→ EXERCISE DATA:
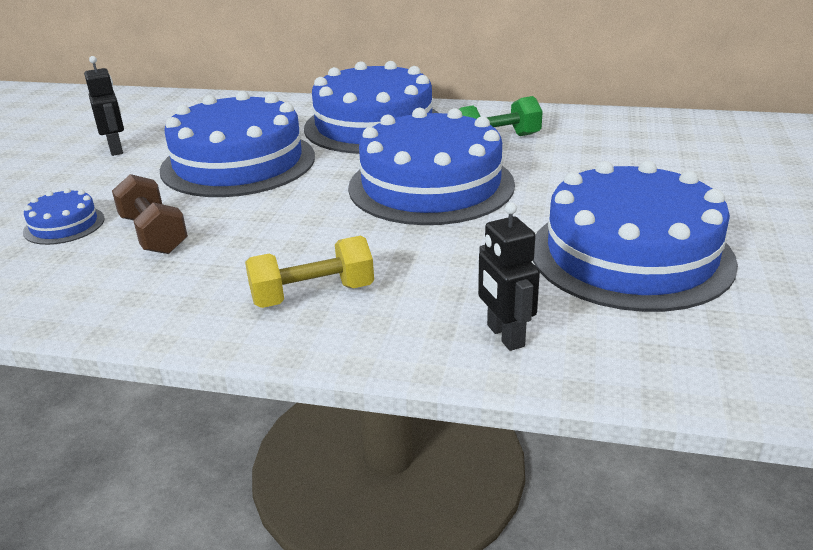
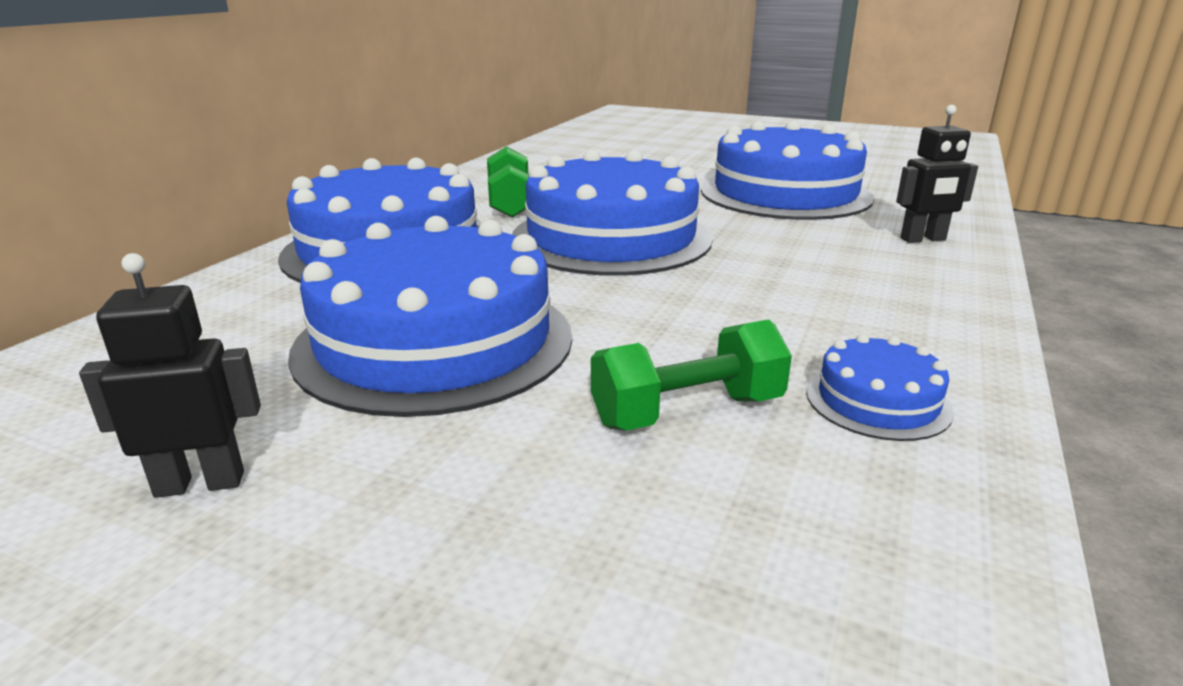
camera: 80 degrees left, 5 degrees down
(64, 225) = (609, 525): blue cake -> blue cake (877, 401)
(154, 234) = (687, 412): brown dumbbell -> green dumbbell
(313, 295) = (868, 304): yellow dumbbell -> none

→ YOUR GOAL: Reproduce each line from the data that has "dumbbell" in it.

→ THE ANSWER:
(154, 234) = (687, 412): brown dumbbell -> green dumbbell
(313, 295) = (868, 304): yellow dumbbell -> none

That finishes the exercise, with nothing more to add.